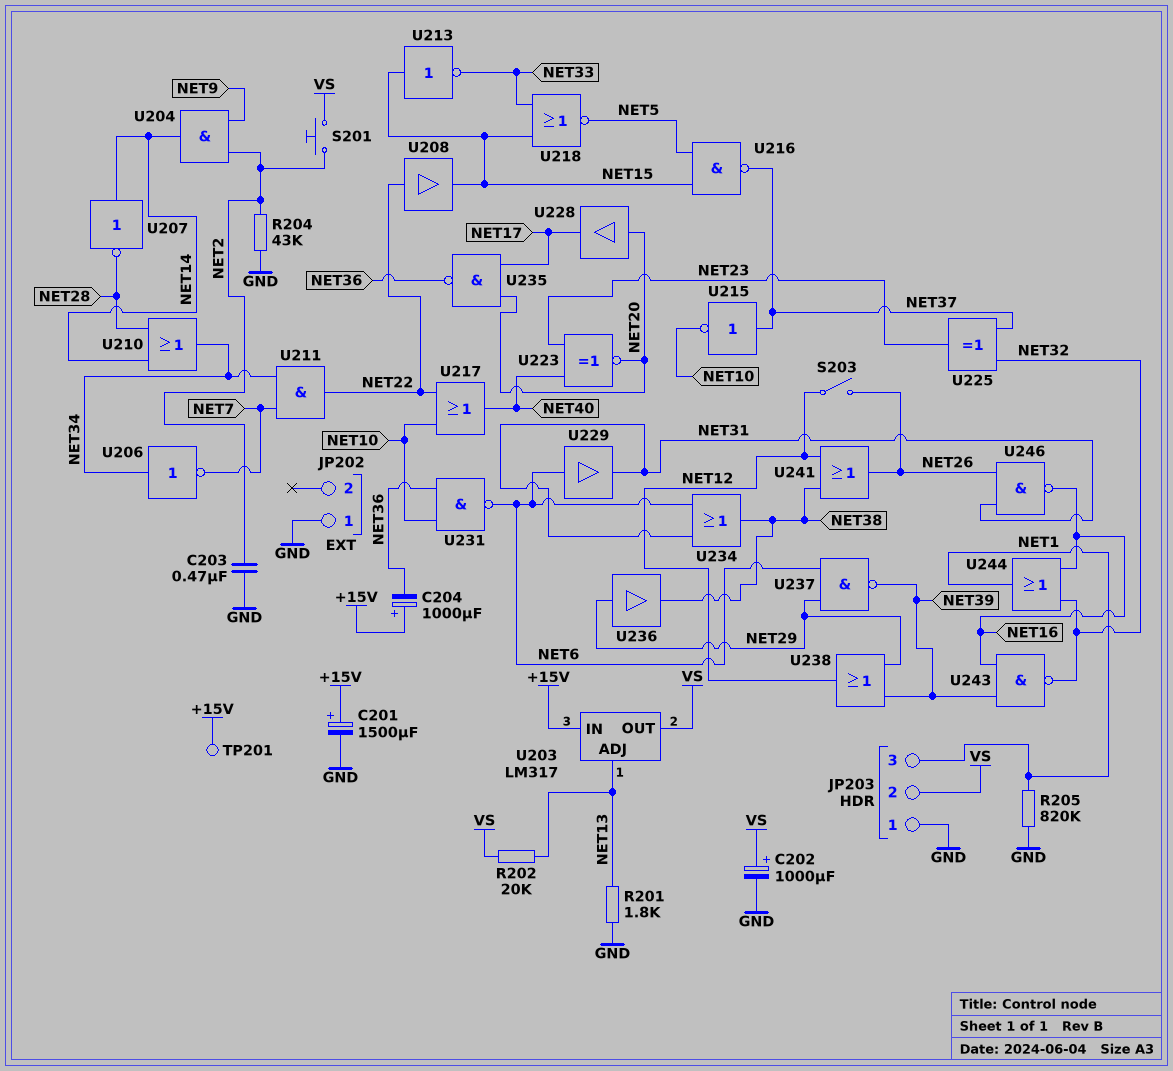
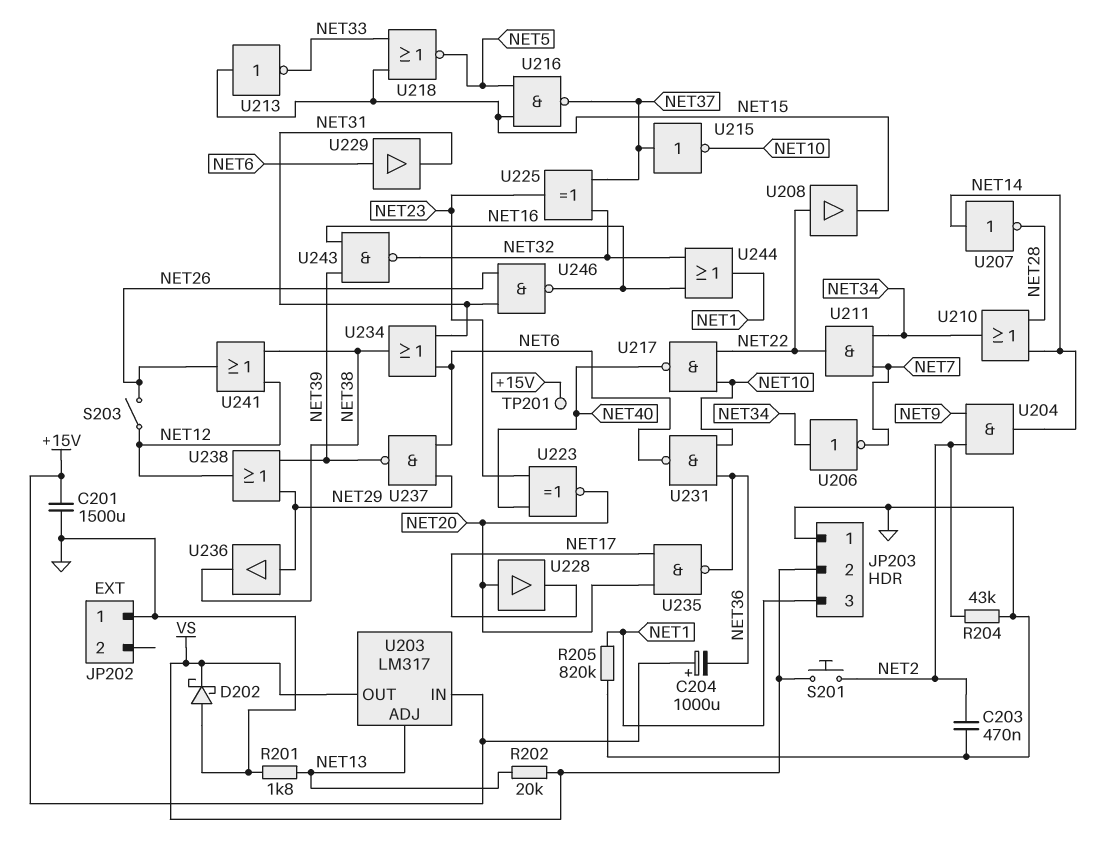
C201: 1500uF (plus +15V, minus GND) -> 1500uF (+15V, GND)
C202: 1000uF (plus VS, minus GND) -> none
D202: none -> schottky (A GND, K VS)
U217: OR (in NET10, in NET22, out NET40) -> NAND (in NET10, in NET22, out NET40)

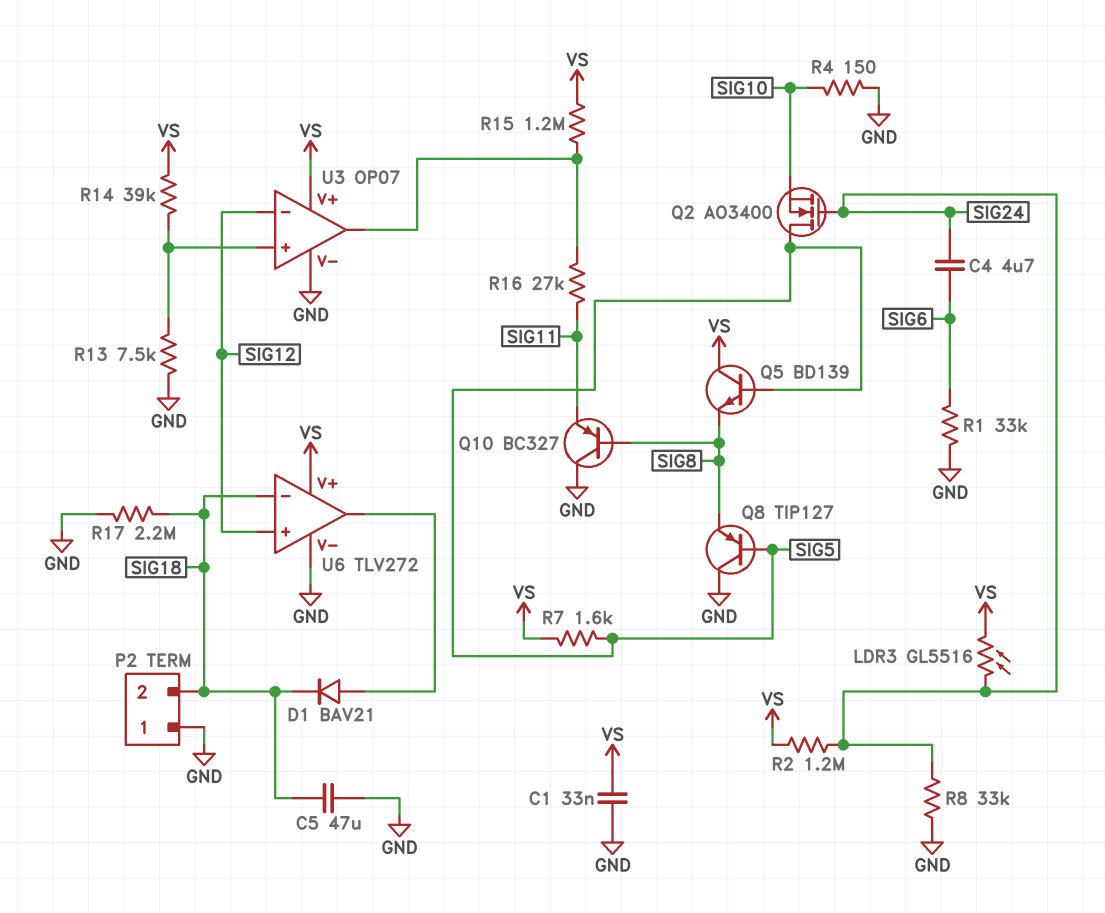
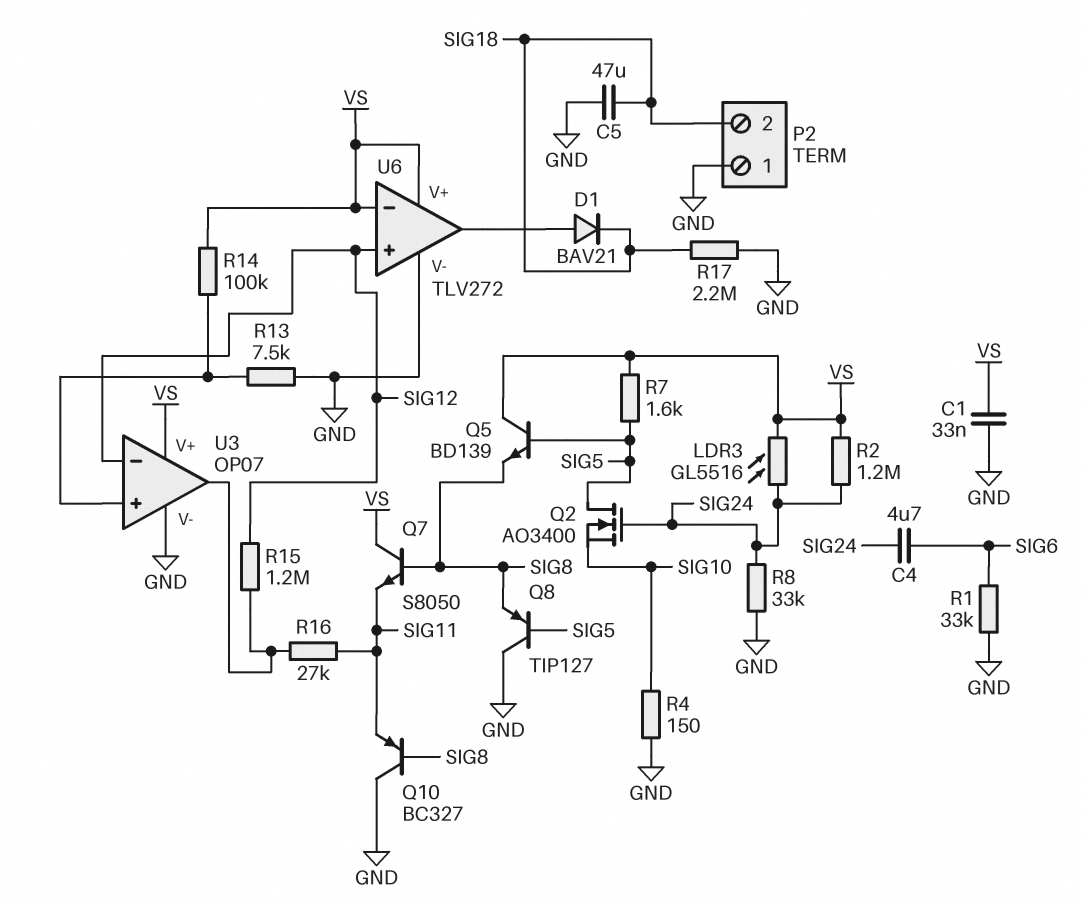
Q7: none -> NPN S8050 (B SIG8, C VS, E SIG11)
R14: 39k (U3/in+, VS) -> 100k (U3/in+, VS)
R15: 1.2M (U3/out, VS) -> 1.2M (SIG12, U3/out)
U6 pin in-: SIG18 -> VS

▬▬▬▬▬▬

| What the exercise asks |
If a line in the records above holds the string "minus", copy it out.

| Reply |
C201: 1500uF (plus +15V, minus GND) -> 1500uF (+15V, GND)
C202: 1000uF (plus VS, minus GND) -> none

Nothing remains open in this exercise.